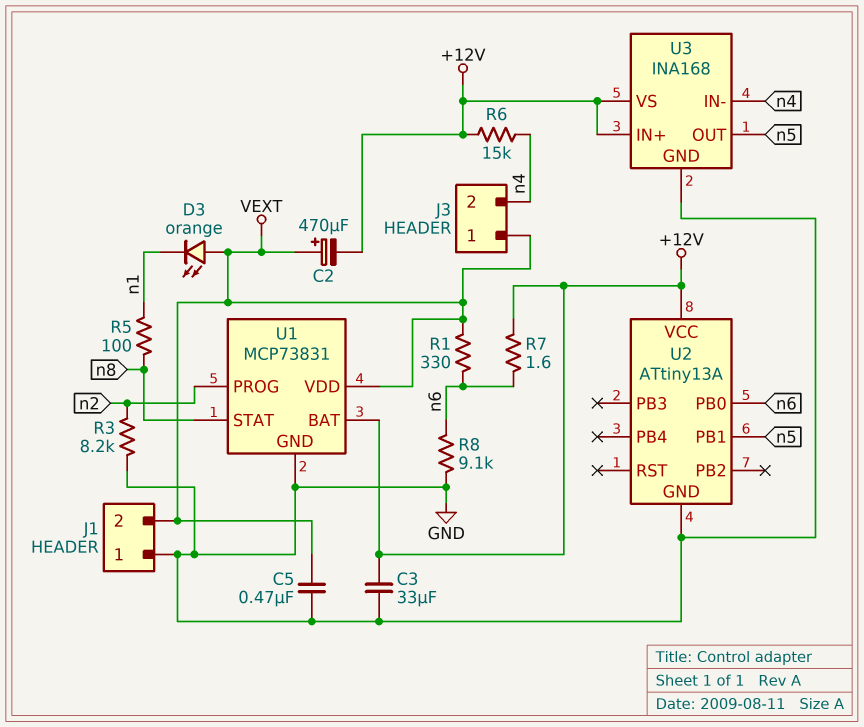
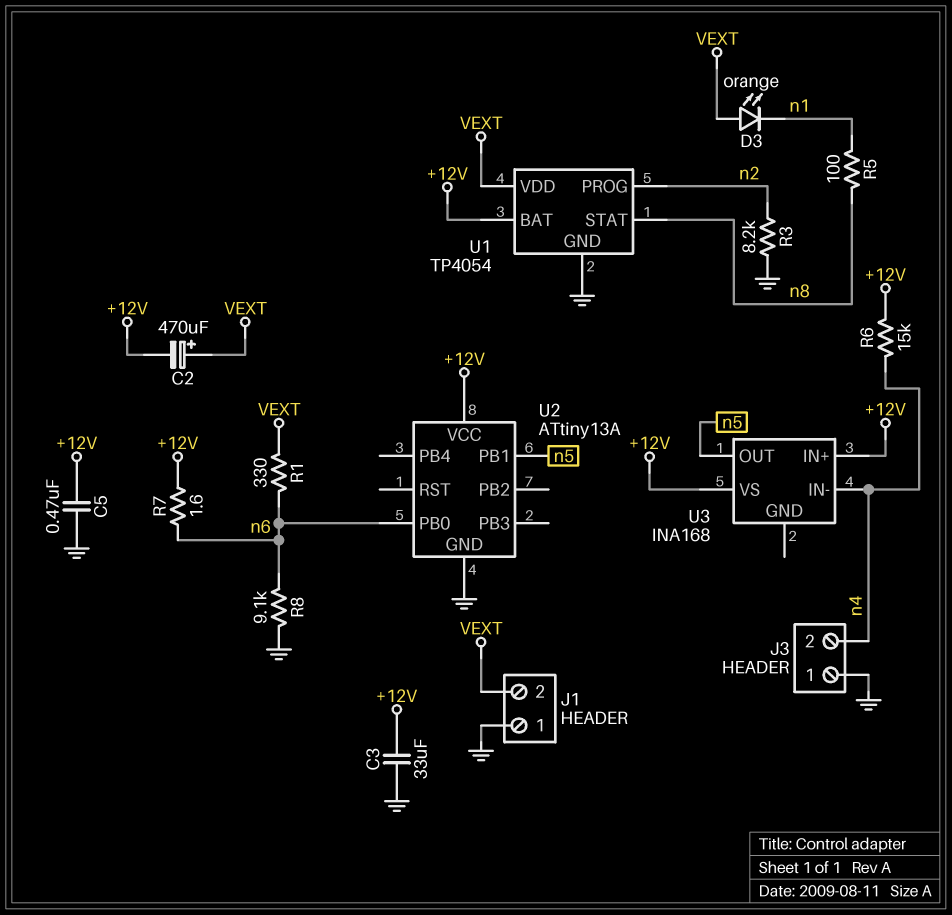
C5: 470nF (GND, VEXT) -> 470nF (+12V, GND)
J3 pin 1: VEXT -> GND
U1: MCP73831 -> TP4054
U3 pin GND: GND -> none

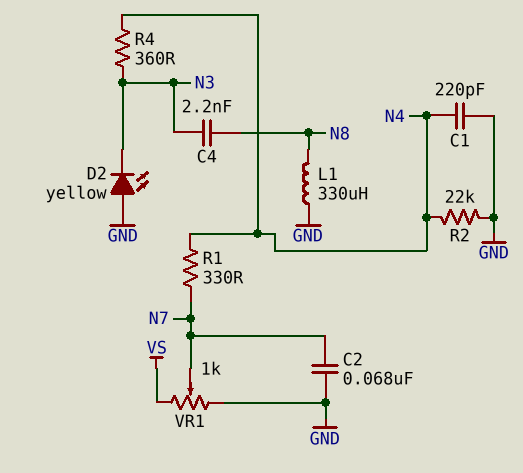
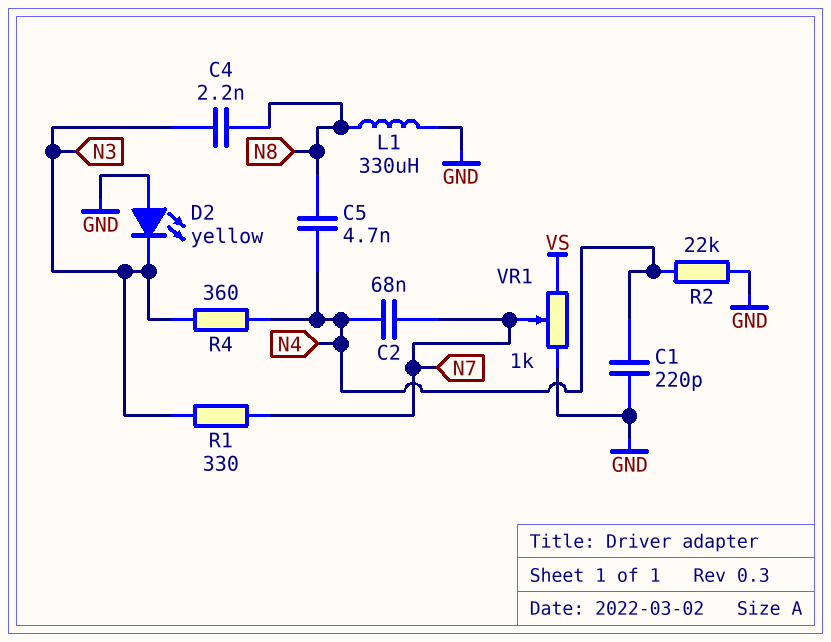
C2: 68nF (GND, N7) -> 68nF (N4, N7)
C5: none -> 4.7nF (N4, N8)
R1: 330 (N4, N7) -> 330 (N3, N7)

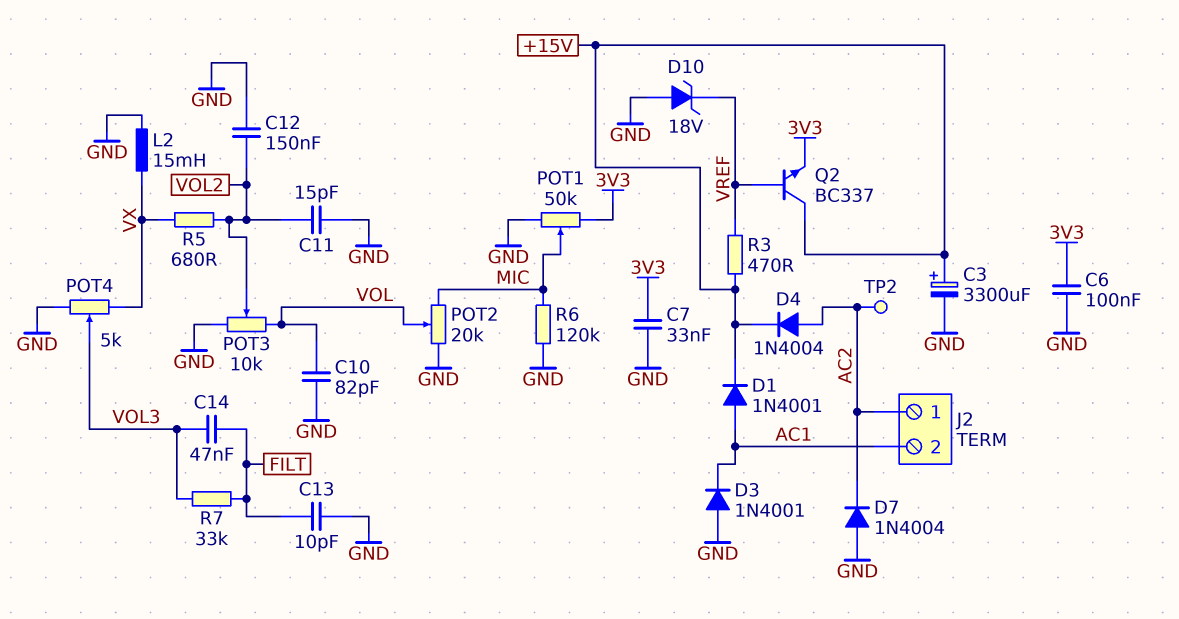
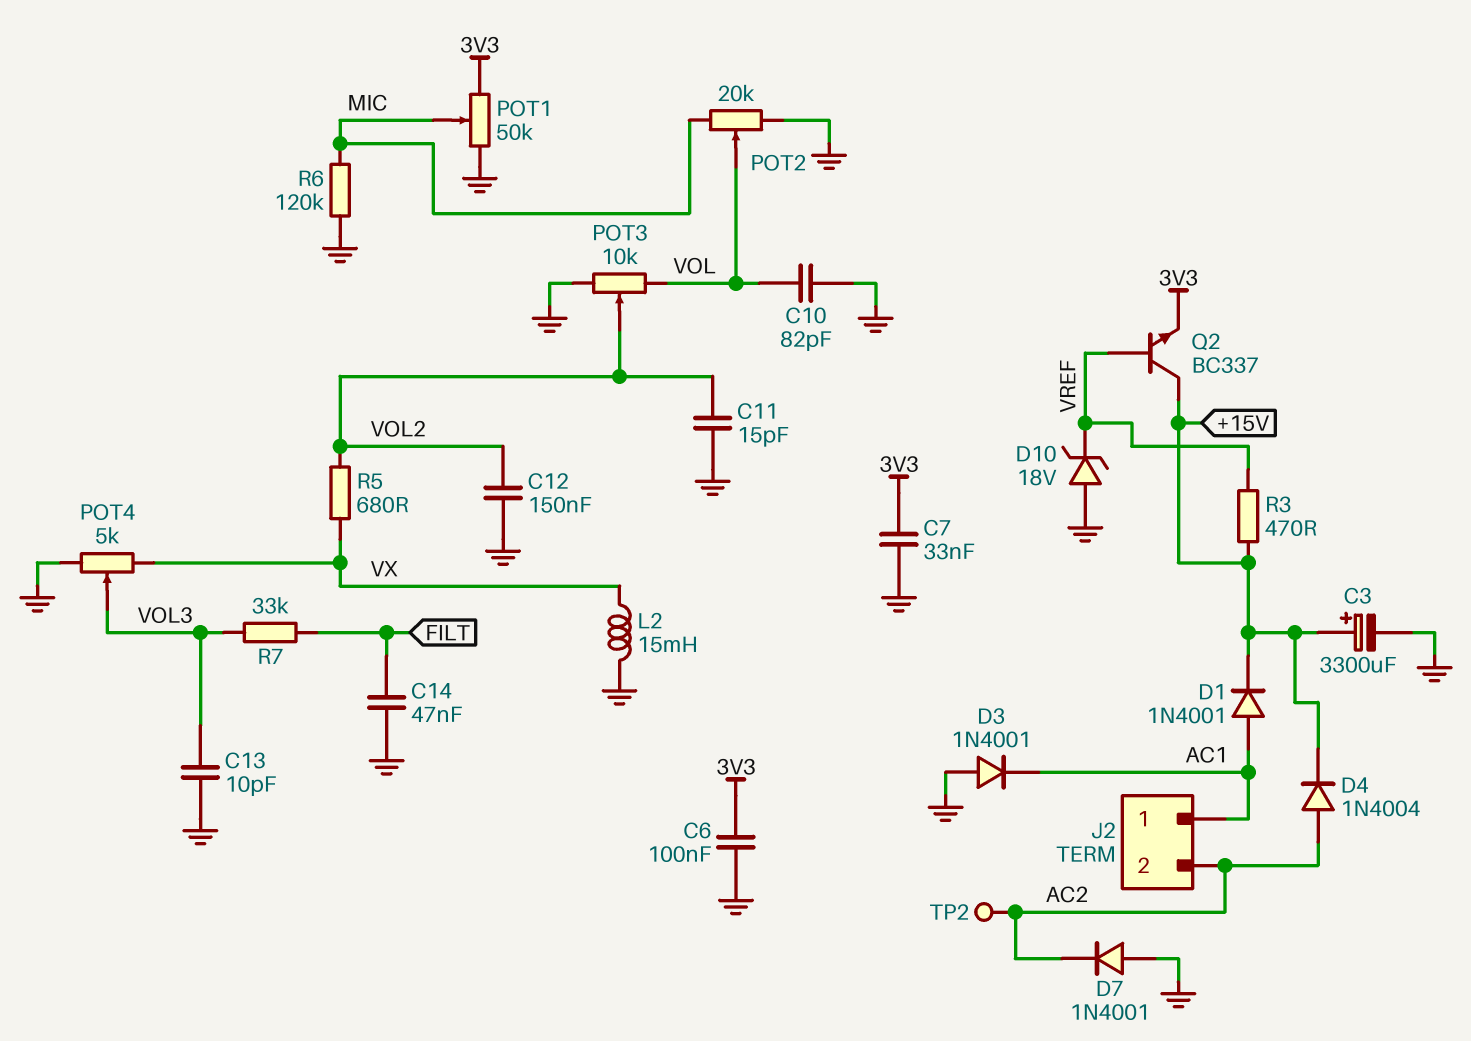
C13: 10pF (FILT, GND) -> 10pF (GND, VOL3)
C14: 47nF (FILT, VOL3) -> 47nF (FILT, GND)
D7: diode 1N4004 (A GND, K AC2) -> diode 1N4001 (A GND, K AC2)
J2 pin 1: AC2 -> AC1
J2 pin 2: AC1 -> AC2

Task objective: Starting at the line that contains "C2: 68nF (GND, N7) -> 68nF (N4, N7)", write out exactly each line through the last one in the listing above, leaving out the pictures and adding nothing else.

Result of the task:
C2: 68nF (GND, N7) -> 68nF (N4, N7)
C5: none -> 4.7nF (N4, N8)
R1: 330 (N4, N7) -> 330 (N3, N7)

C13: 10pF (FILT, GND) -> 10pF (GND, VOL3)
C14: 47nF (FILT, VOL3) -> 47nF (FILT, GND)
D7: diode 1N4004 (A GND, K AC2) -> diode 1N4001 (A GND, K AC2)
J2 pin 1: AC2 -> AC1
J2 pin 2: AC1 -> AC2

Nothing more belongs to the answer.